Task requirements
Please return every line below that contains the string "grey".

Given entries
______________________________
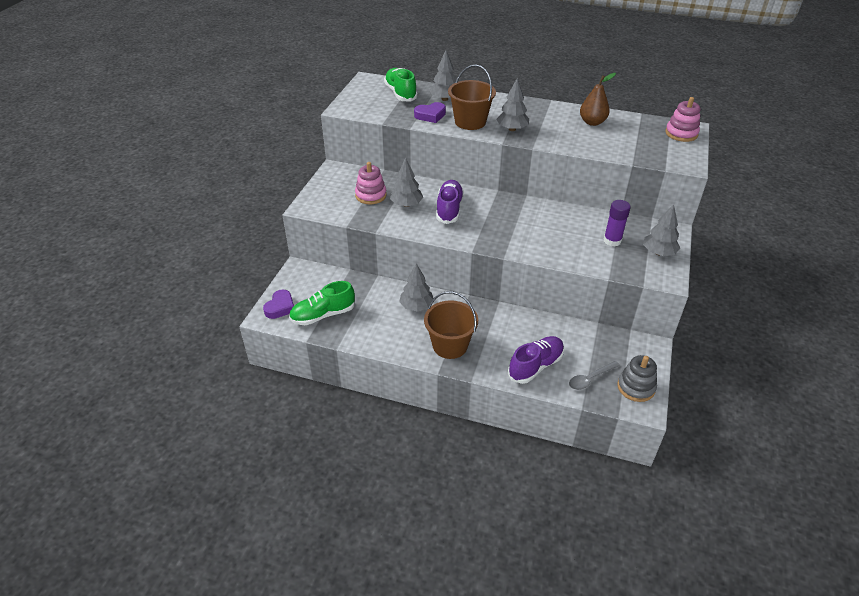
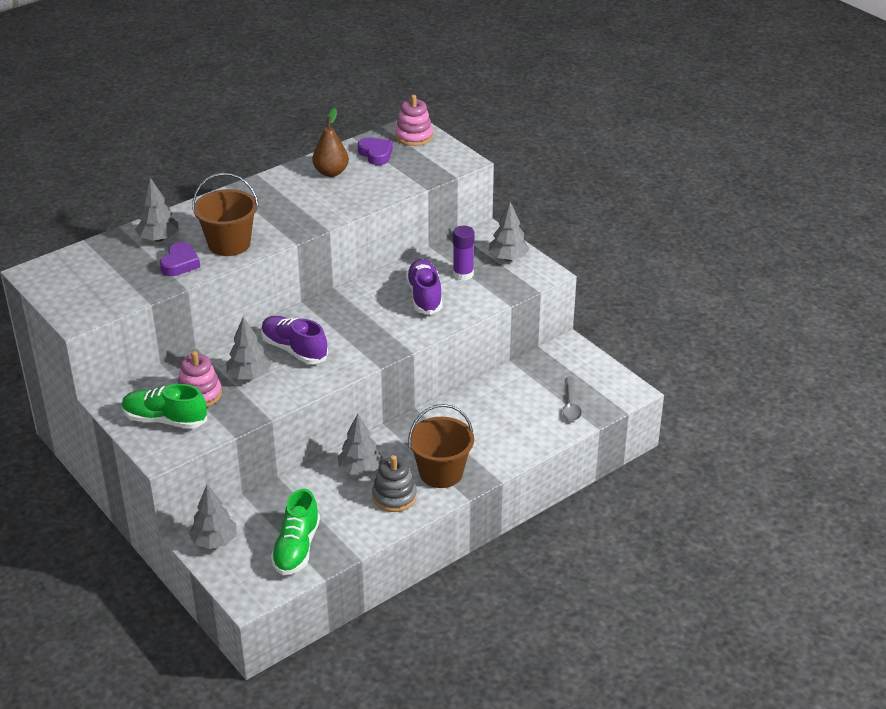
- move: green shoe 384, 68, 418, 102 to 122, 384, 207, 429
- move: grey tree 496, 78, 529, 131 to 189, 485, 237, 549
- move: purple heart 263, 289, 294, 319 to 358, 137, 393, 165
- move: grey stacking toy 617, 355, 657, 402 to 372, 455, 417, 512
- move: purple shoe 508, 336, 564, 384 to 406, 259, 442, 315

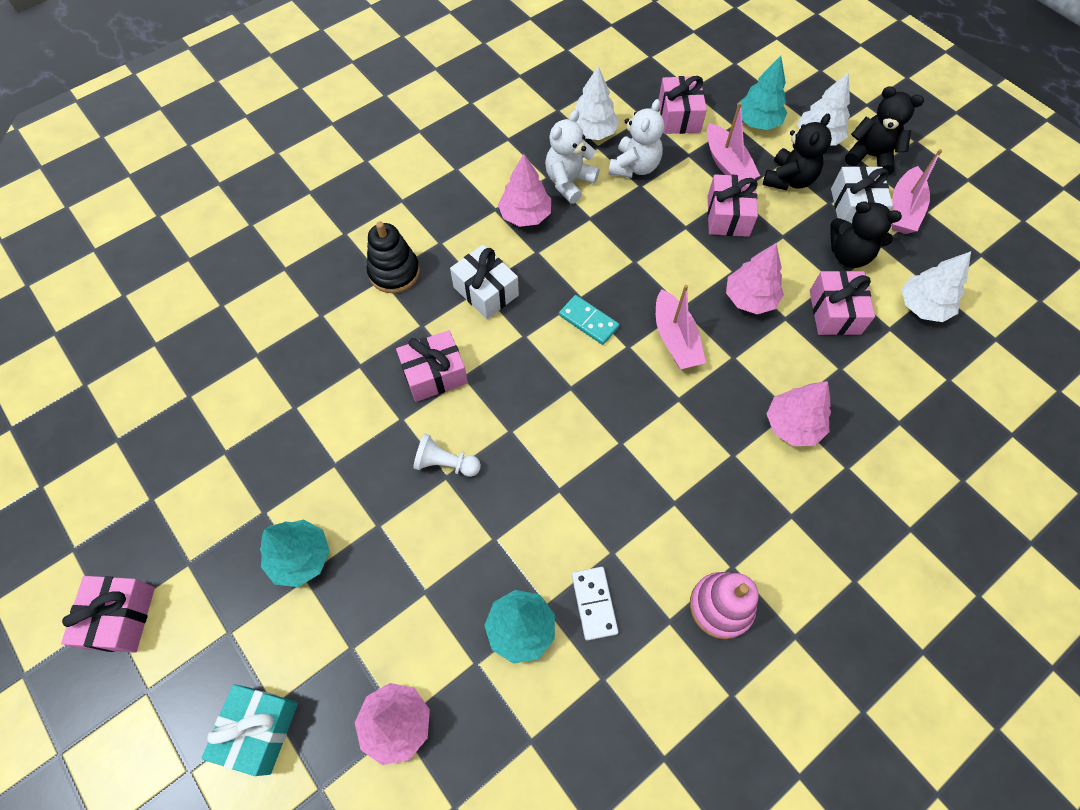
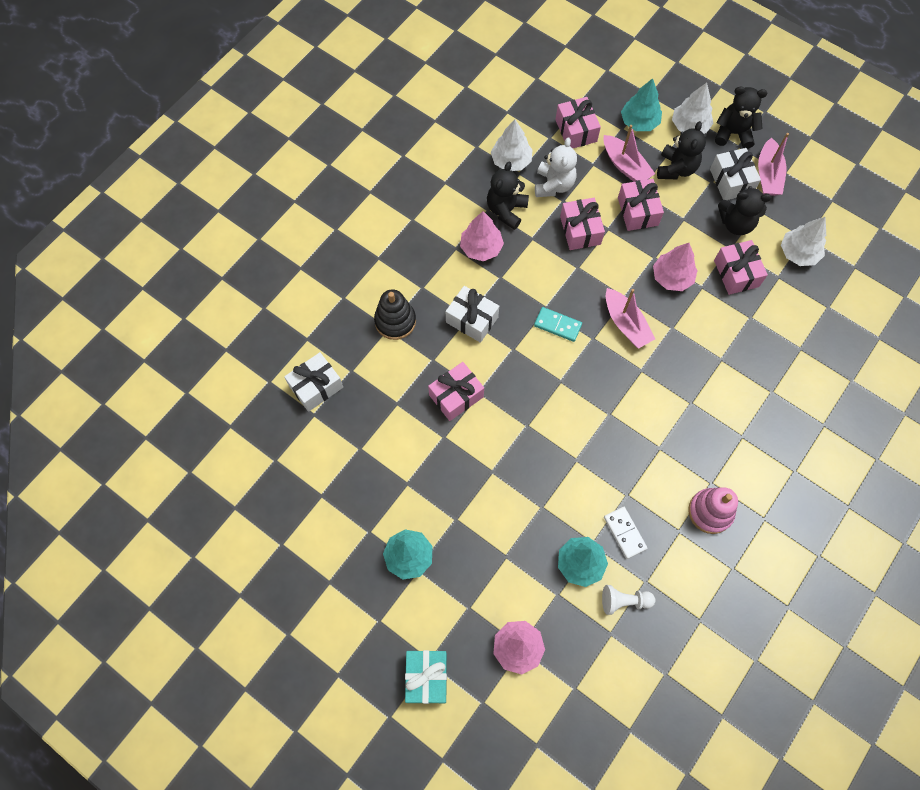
- insert: white gift 284, 352, 343, 412
- recolor: white teddy bear 545, 110, 600, 204 to black teddy bear 487, 162, 529, 230
- move: pink gift 61, 576, 155, 653 to 560, 198, 605, 250
- move: white pawn 413, 434, 481, 477 to 602, 585, 655, 615
- delete: pink tree 767, 381, 831, 446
______________________________
Answer section
- move: grey tree 496, 78, 529, 131 to 189, 485, 237, 549
- move: grey stacking toy 617, 355, 657, 402 to 372, 455, 417, 512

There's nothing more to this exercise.